(Collected data)
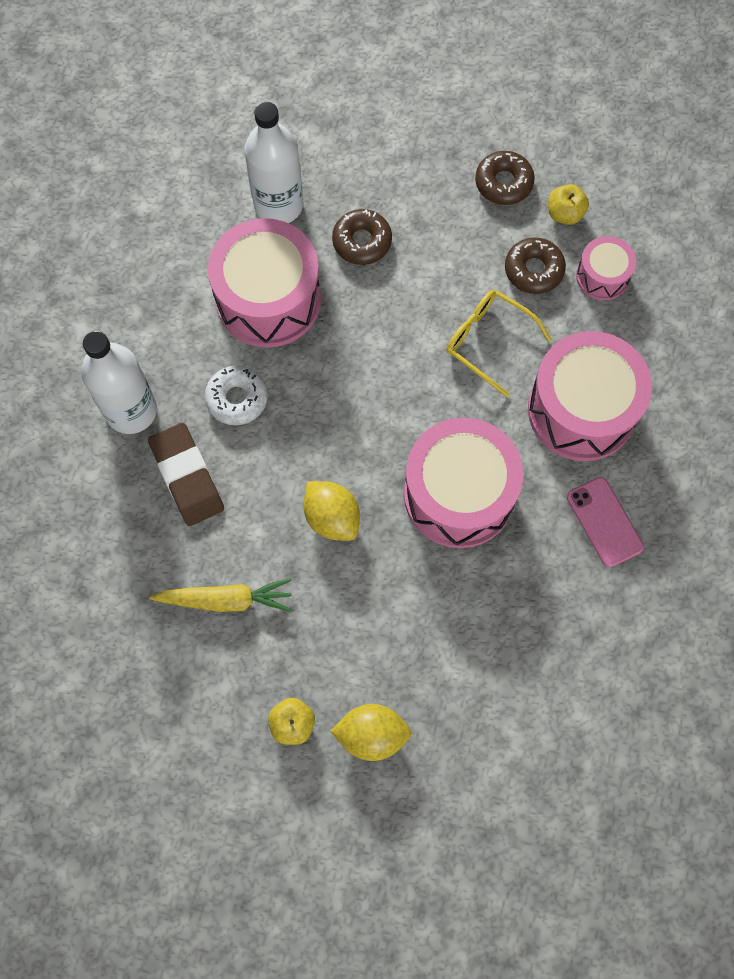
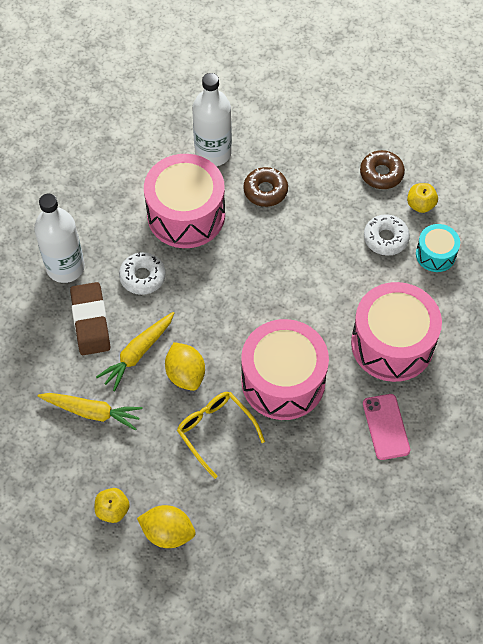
camera: 15 degrees right, 10 degrees down
yellow glasses [446,290,552,397] -> yellow glasses moved to [177,392,265,479]
brown donut [505,237,566,294] -> white donut [364,214,410,256]
pink drum [576,236,636,300] -> turquoise drum [416,224,460,272]
none -> yellow carrot [96,312,174,392]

■ **PROBLEM TO WORK ON**
Please output every entry exactly as written, apart from the pictures.

■ **RESULT OF THIS EXERCISE**
camera: 15 degrees right, 10 degrees down
yellow glasses [446,290,552,397] -> yellow glasses moved to [177,392,265,479]
brown donut [505,237,566,294] -> white donut [364,214,410,256]
pink drum [576,236,636,300] -> turquoise drum [416,224,460,272]
none -> yellow carrot [96,312,174,392]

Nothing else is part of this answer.